### Work instructions
Output exactly the lines from the one holding "BARO pin SDA: D12 -> A4" through the final line of the entries.

### Stored data

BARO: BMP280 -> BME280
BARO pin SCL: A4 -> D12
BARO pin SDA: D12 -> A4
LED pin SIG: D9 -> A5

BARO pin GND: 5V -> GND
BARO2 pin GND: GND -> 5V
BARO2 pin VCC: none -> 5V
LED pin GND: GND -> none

### Your solution
BARO pin SDA: D12 -> A4
LED pin SIG: D9 -> A5

BARO pin GND: 5V -> GND
BARO2 pin GND: GND -> 5V
BARO2 pin VCC: none -> 5V
LED pin GND: GND -> none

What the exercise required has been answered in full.